Assigned task
Each record below should be output verbatim, without pictures.

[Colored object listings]
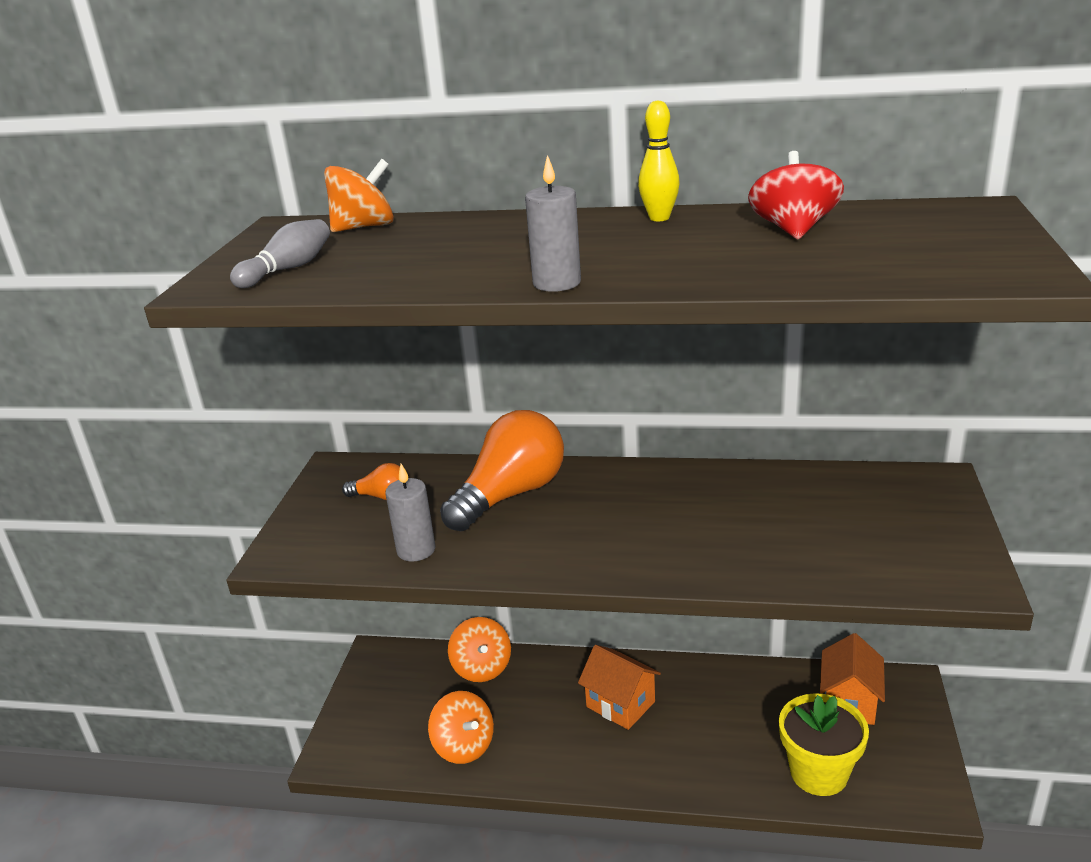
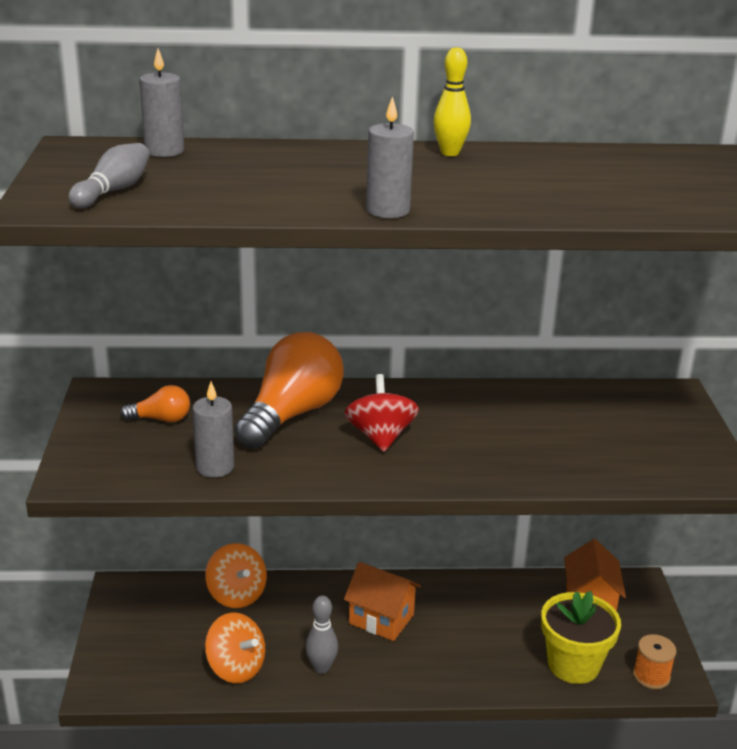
camera: 15 degrees left, 0 degrees up
(364, 227) = (164, 151): orange spinning top -> grey candle
(548, 753) = (321, 668): none -> grey bowling pin
(793, 230) = (574, 168): red spinning top -> red spinning top (380, 437)
(907, 794) = (651, 676): none -> orange spool

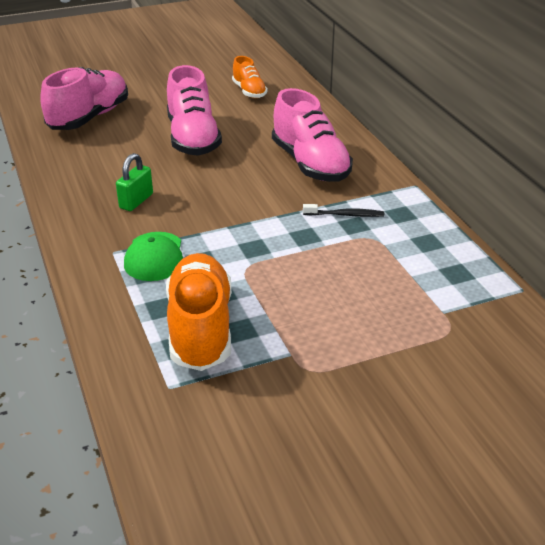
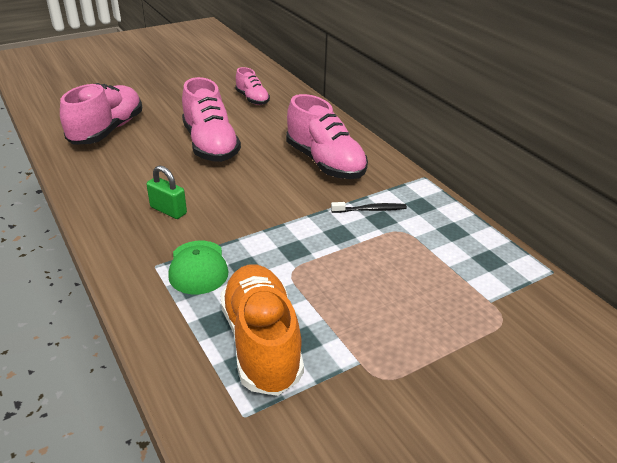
camera: 10 degrees left, 0 degrees up
(136, 201) = (168, 210): green padlock -> green padlock turned 75 degrees counterclockwise
(249, 91) = (252, 99): orange shoe -> pink shoe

Written solution
camera: 15 degrees left, 0 degrees up
(364, 227) = (164, 151): orange spinning top -> grey candle
(548, 753) = (321, 668): none -> grey bowling pin
(793, 230) = (574, 168): red spinning top -> red spinning top (380, 437)
(907, 794) = (651, 676): none -> orange spool

camera: 10 degrees left, 0 degrees up
(136, 201) = (168, 210): green padlock -> green padlock turned 75 degrees counterclockwise
(249, 91) = (252, 99): orange shoe -> pink shoe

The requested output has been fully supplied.